Content starts

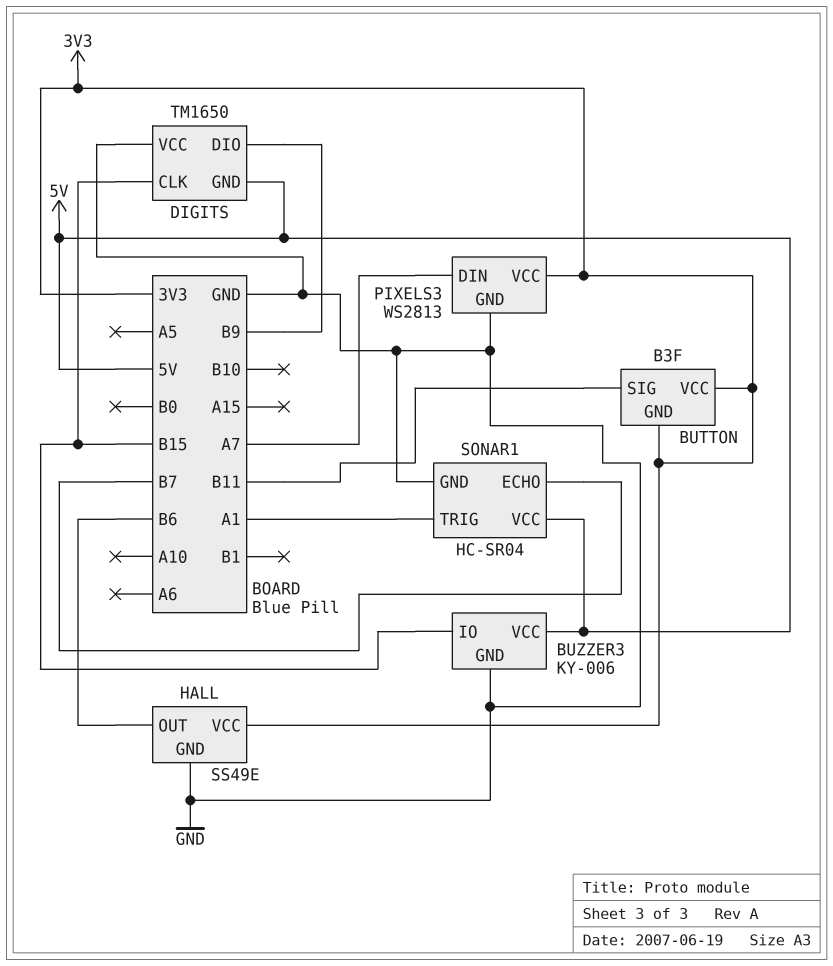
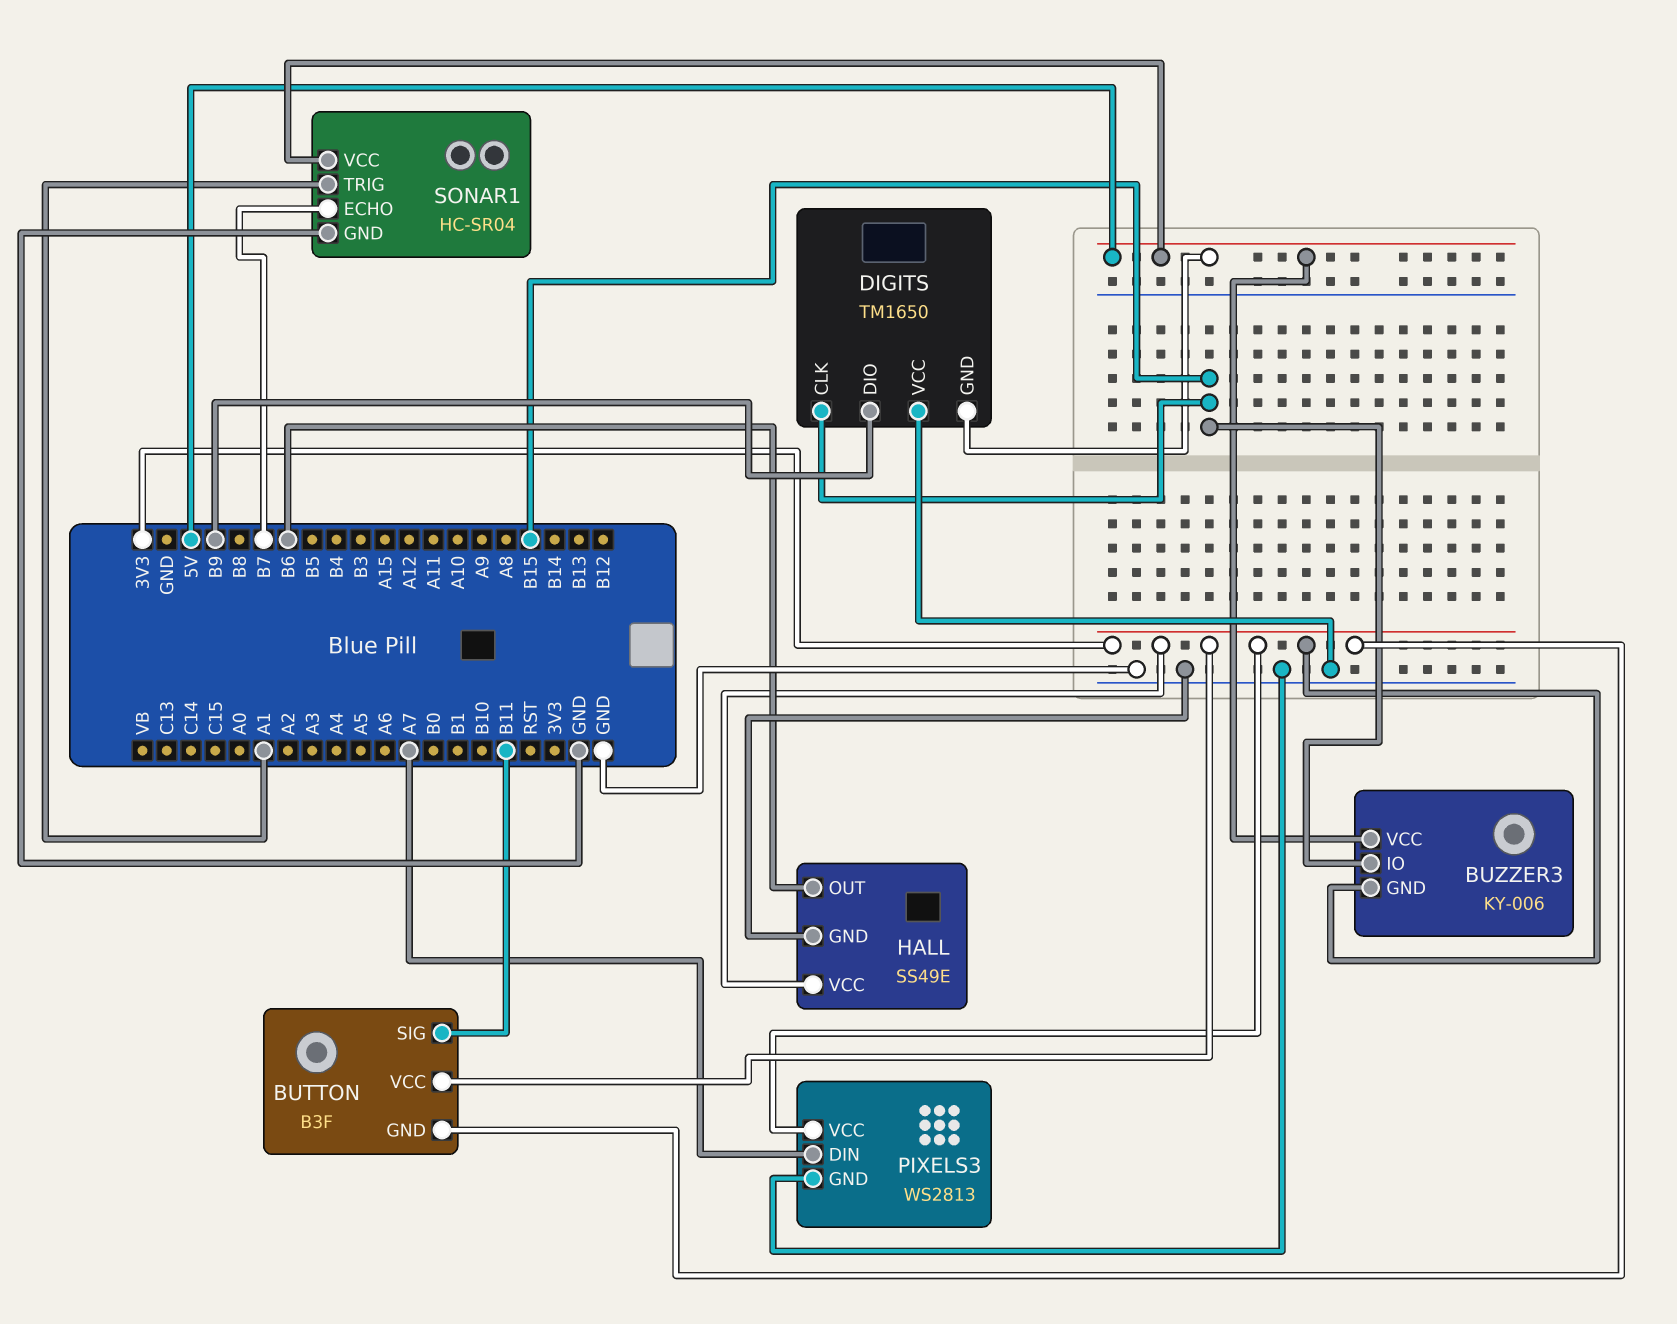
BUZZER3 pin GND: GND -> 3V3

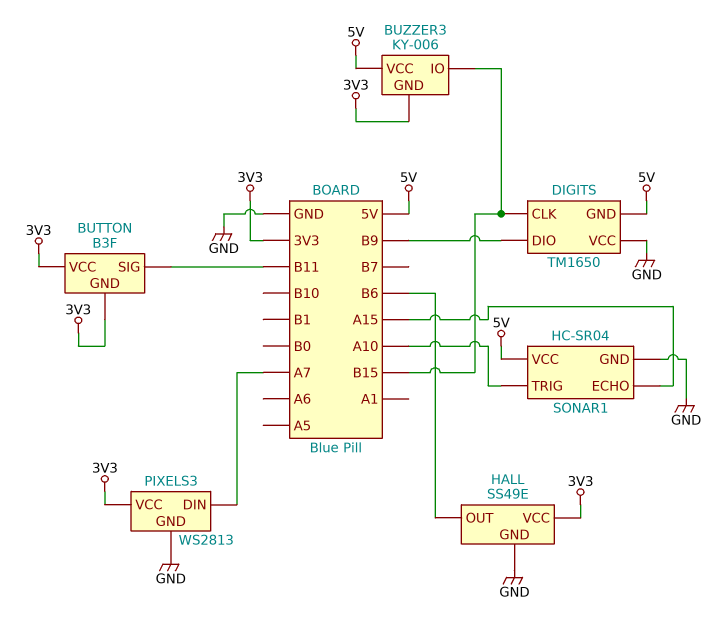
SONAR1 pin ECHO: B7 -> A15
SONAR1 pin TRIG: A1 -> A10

Content ends
Content starts

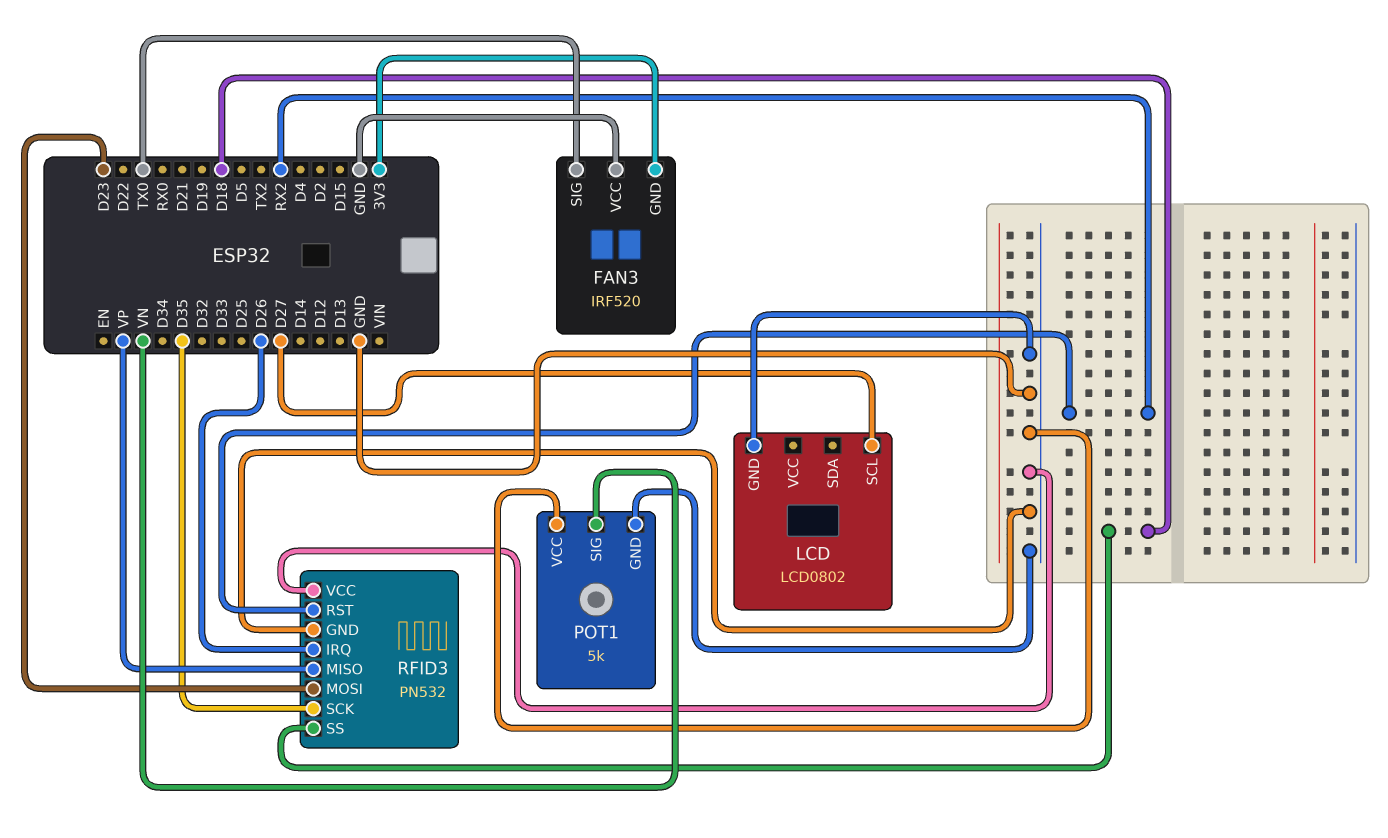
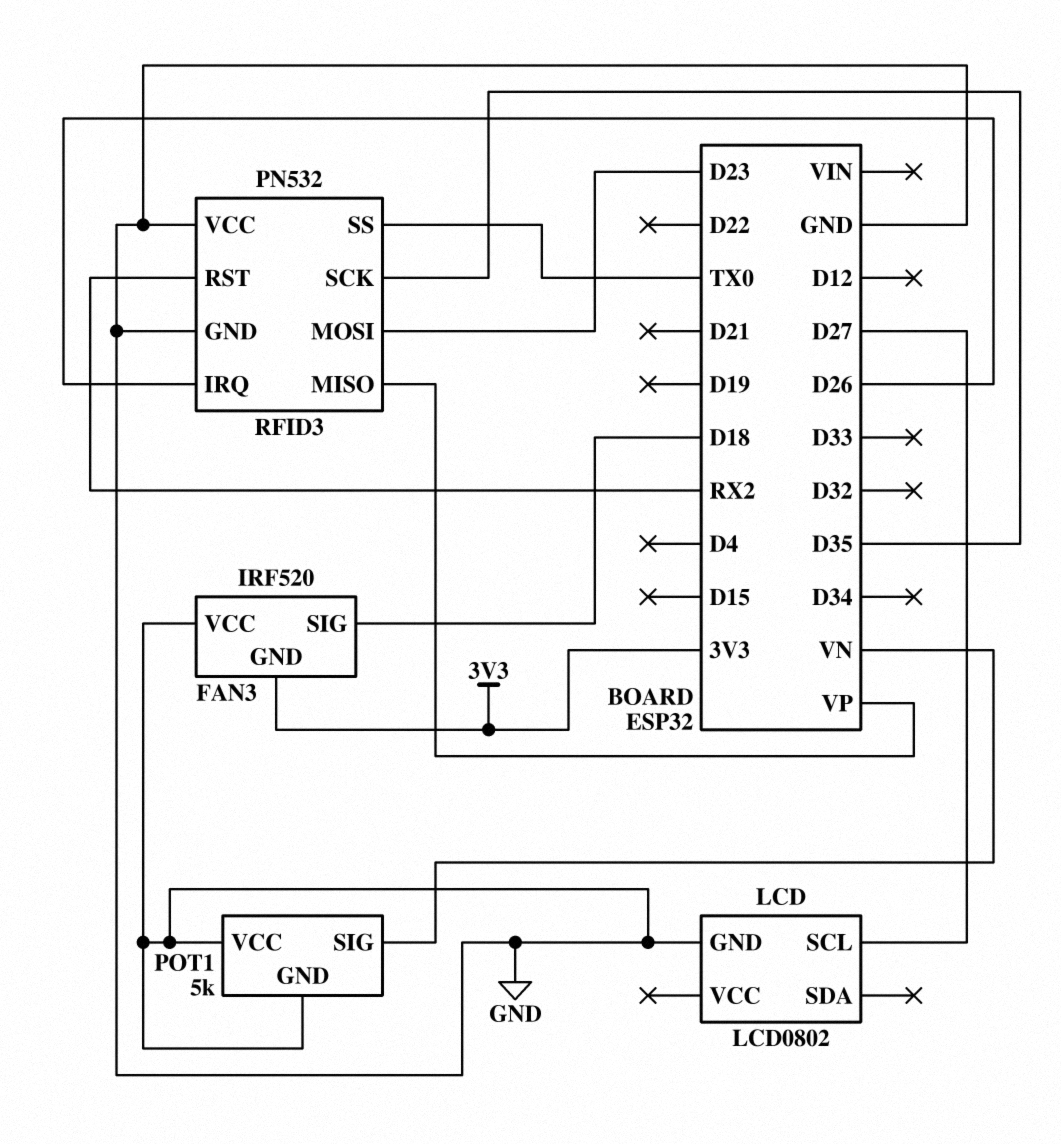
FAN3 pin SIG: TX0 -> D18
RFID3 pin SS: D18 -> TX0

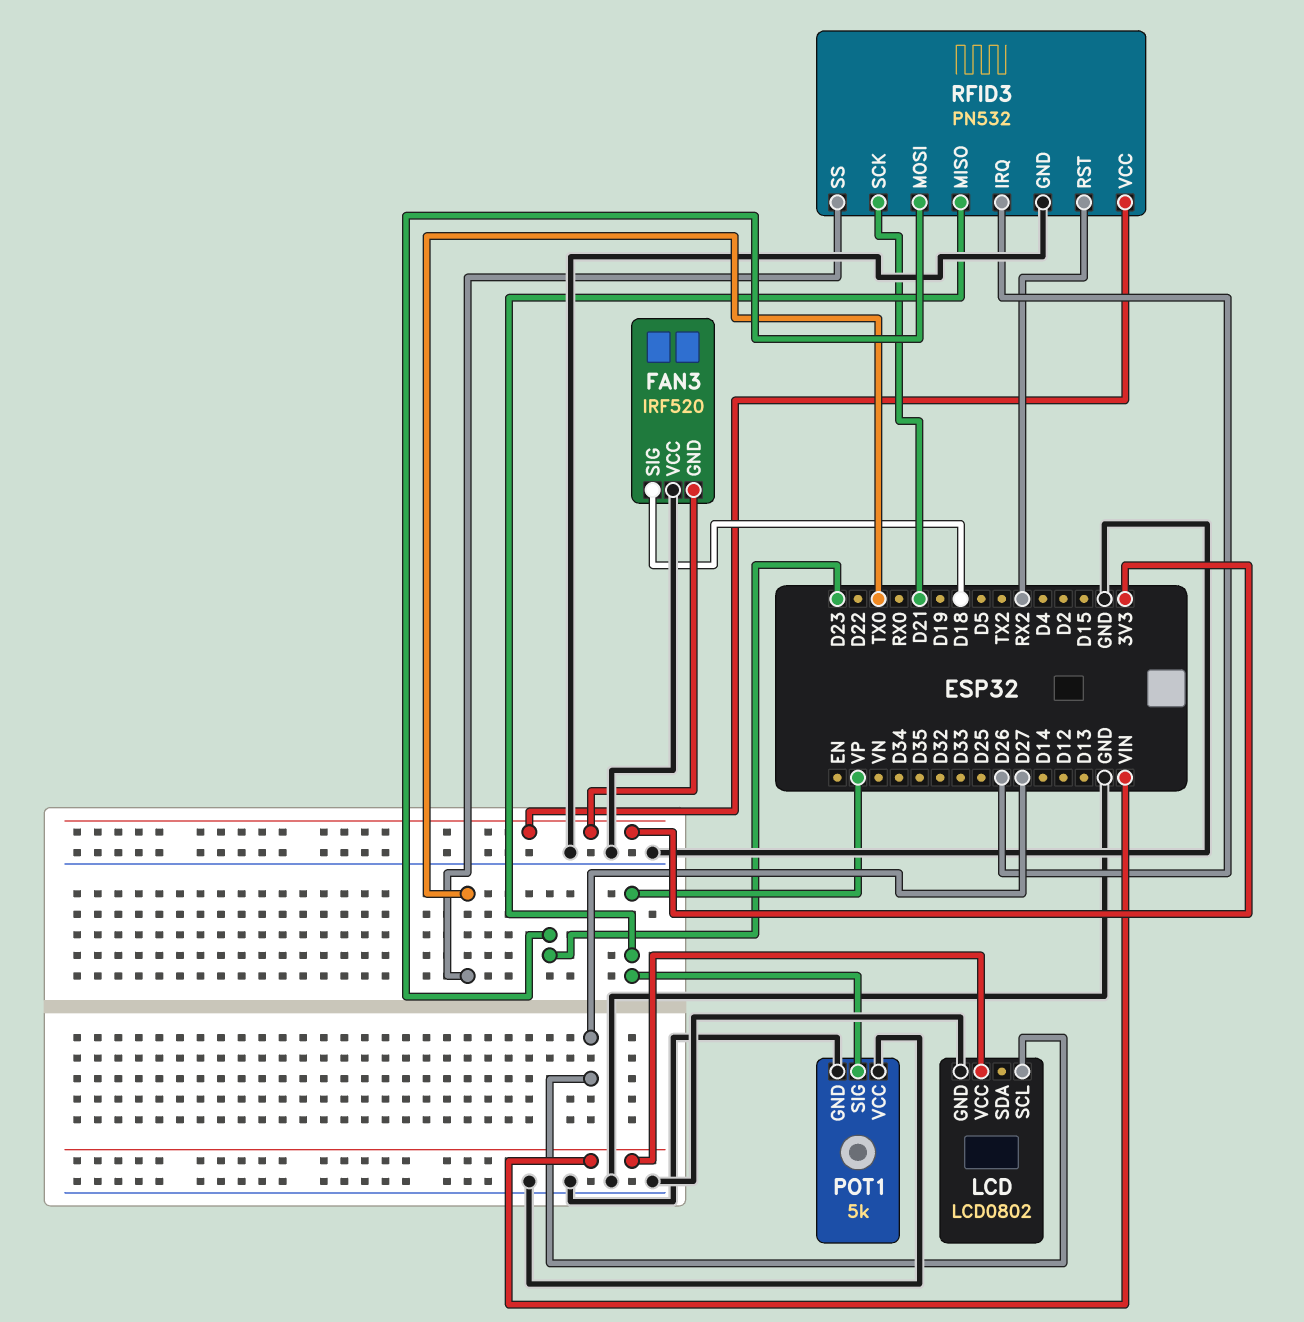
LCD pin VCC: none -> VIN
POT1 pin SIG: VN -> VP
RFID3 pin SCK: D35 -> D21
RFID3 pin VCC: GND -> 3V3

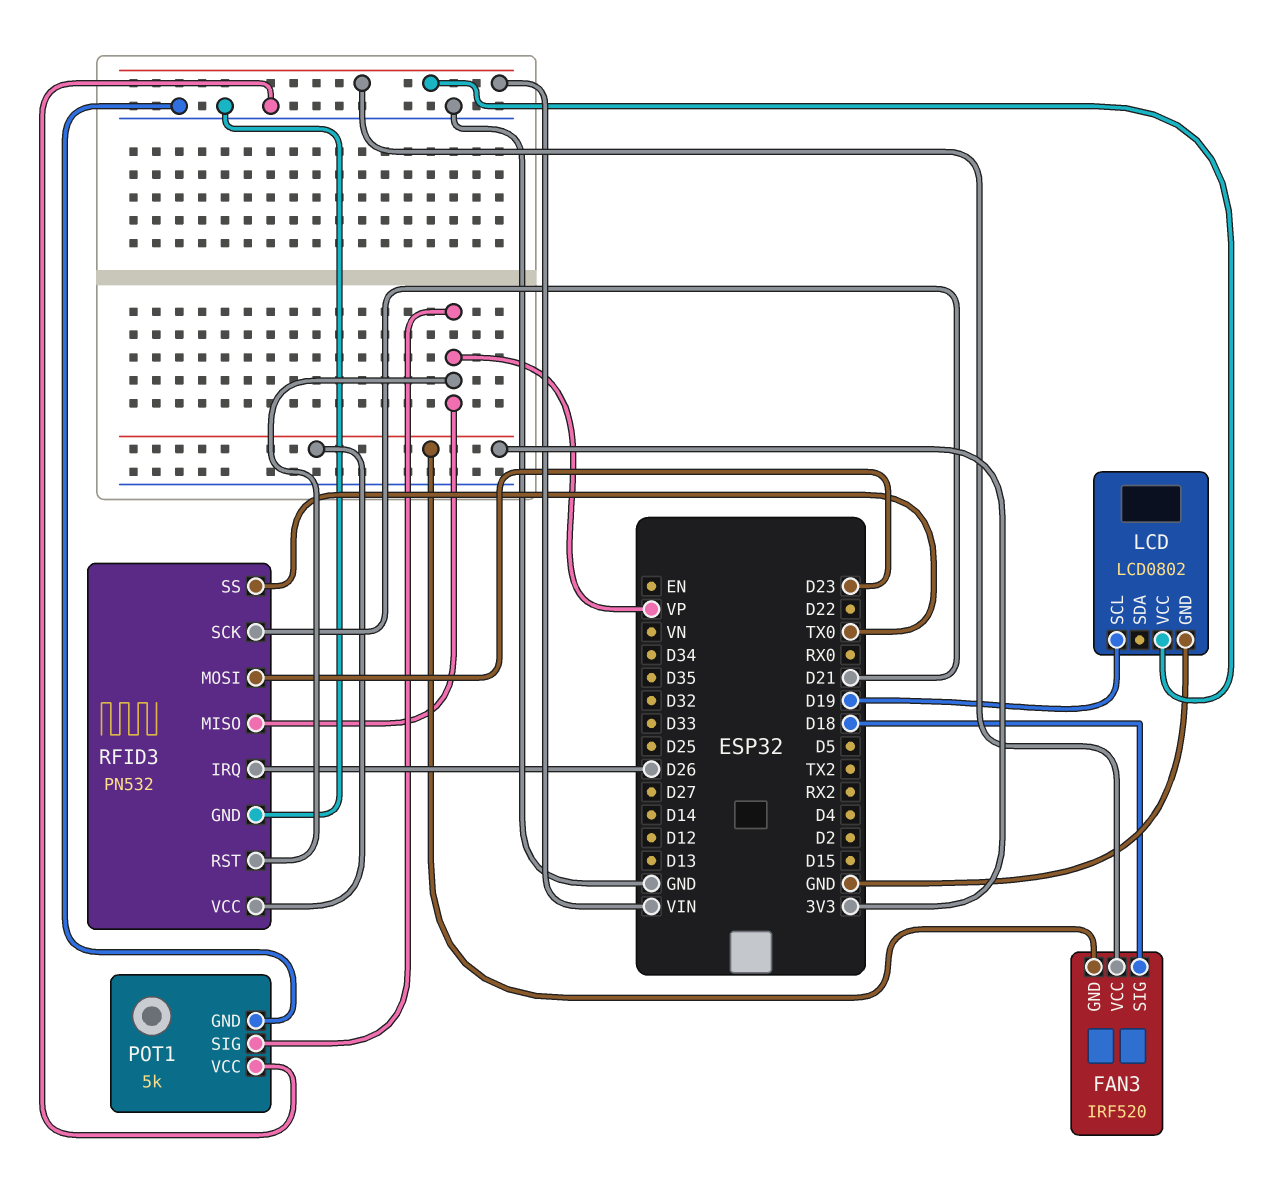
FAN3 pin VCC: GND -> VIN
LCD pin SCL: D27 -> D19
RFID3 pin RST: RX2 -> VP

Content ends

## TASK GOAL:
In the listing above, find the line with "RFID3 pin SS: D18 -> TX0" and the line with "RFID3 pin RST: RX2 -> VP". Set down both and every line between them, minus the pictures.

## SOLVED EXERCISE:
RFID3 pin SS: D18 -> TX0

LCD pin VCC: none -> VIN
POT1 pin SIG: VN -> VP
RFID3 pin SCK: D35 -> D21
RFID3 pin VCC: GND -> 3V3

FAN3 pin VCC: GND -> VIN
LCD pin SCL: D27 -> D19
RFID3 pin RST: RX2 -> VP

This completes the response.